- _Task_
After reading the entries below, report how many lines have the string "disappeared" in them, giving the number alone.

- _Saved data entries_
=== Section Start ===
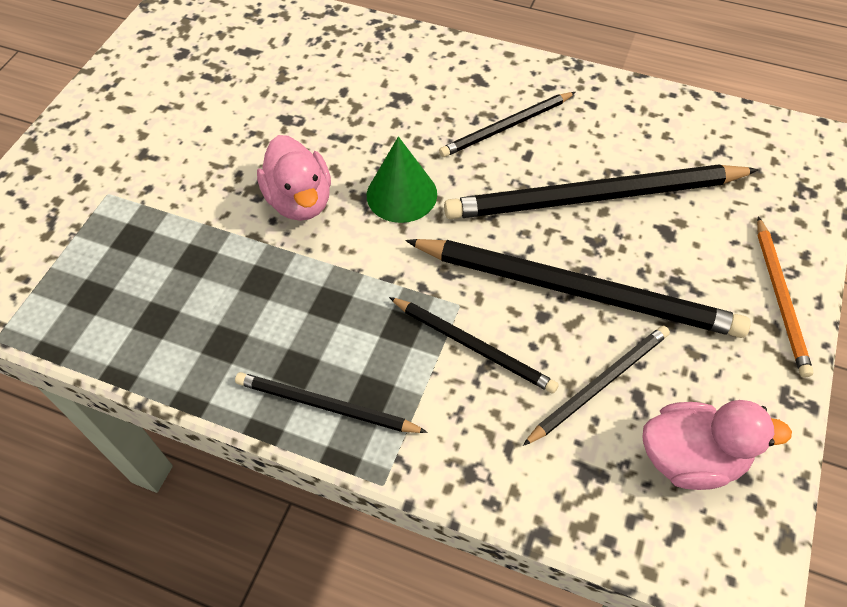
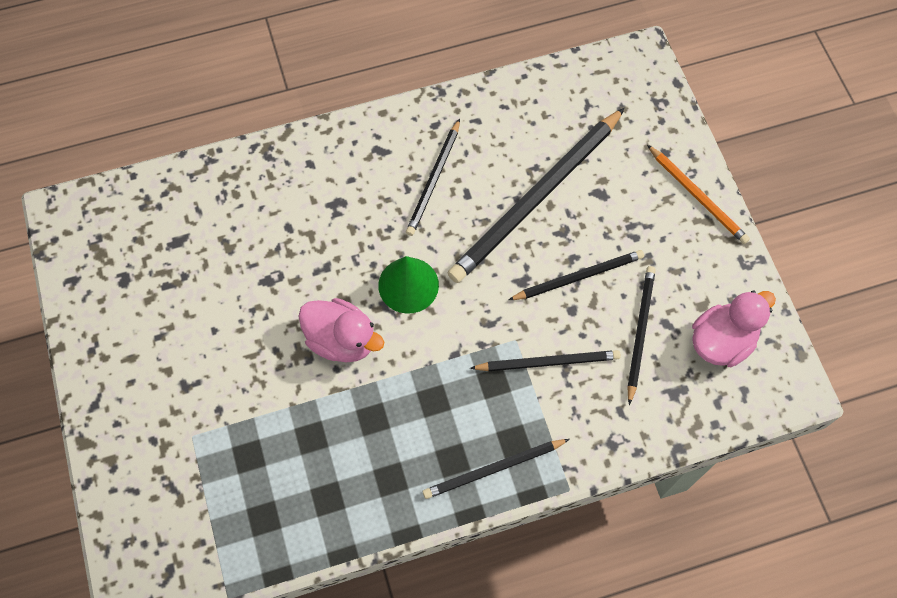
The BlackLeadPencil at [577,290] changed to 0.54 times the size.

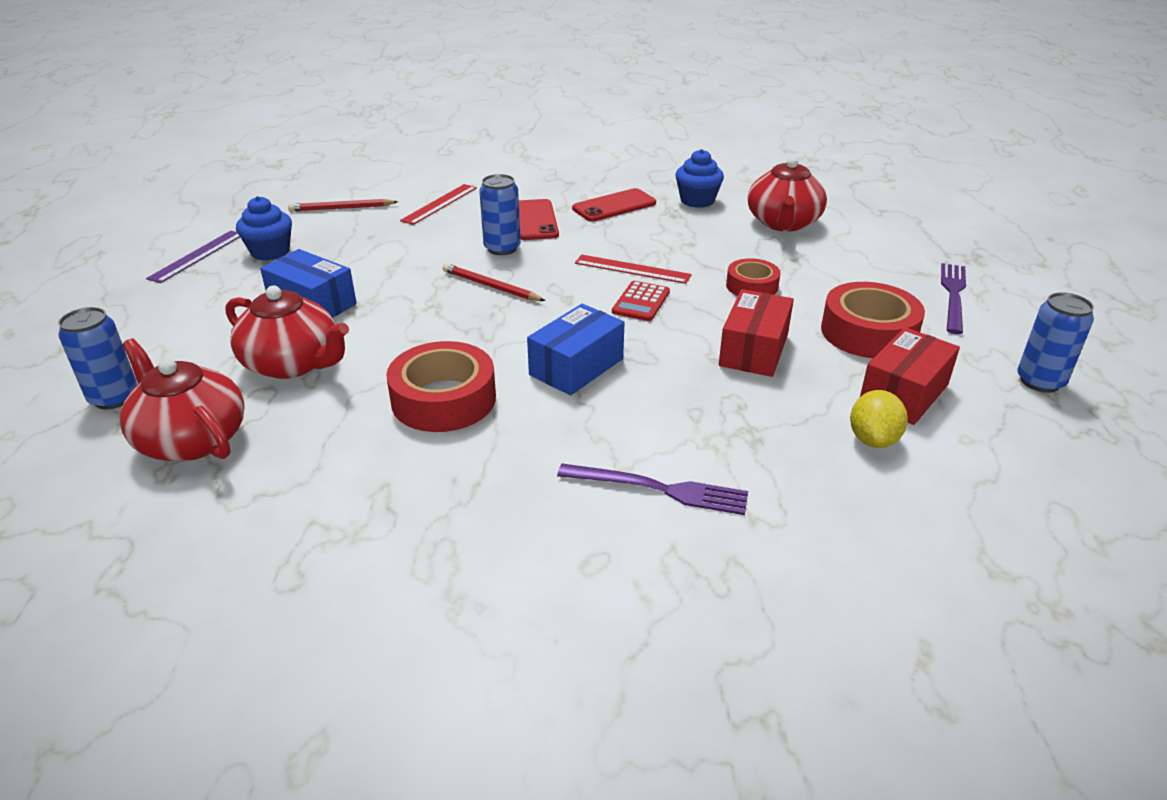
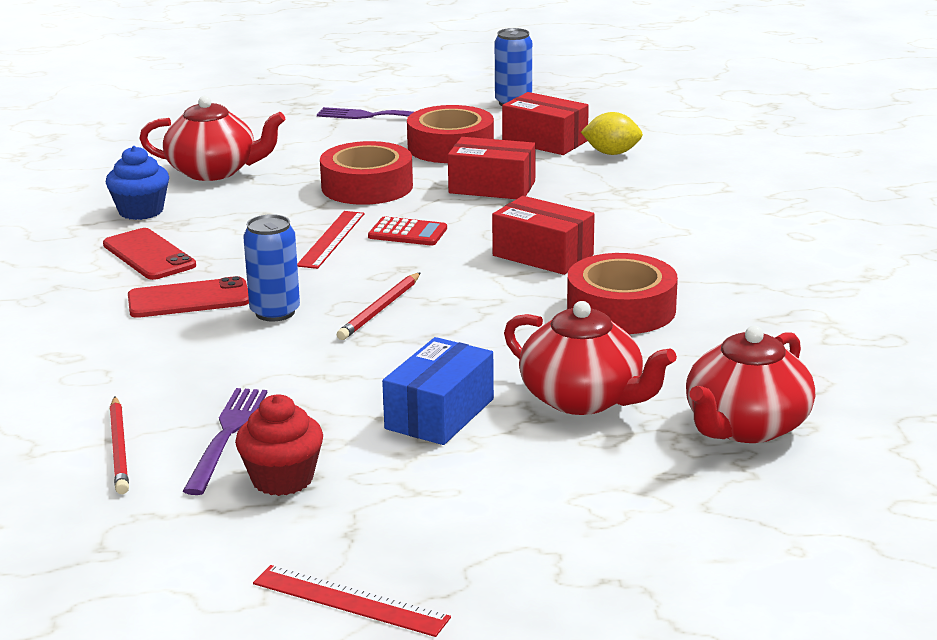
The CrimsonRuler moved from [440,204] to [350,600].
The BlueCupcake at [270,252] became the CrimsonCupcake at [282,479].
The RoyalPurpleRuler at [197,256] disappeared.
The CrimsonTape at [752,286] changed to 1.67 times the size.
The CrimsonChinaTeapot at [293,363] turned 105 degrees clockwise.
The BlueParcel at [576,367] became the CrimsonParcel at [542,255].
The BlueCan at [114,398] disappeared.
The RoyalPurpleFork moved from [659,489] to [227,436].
=== Section End ===
- _Exercise response_
2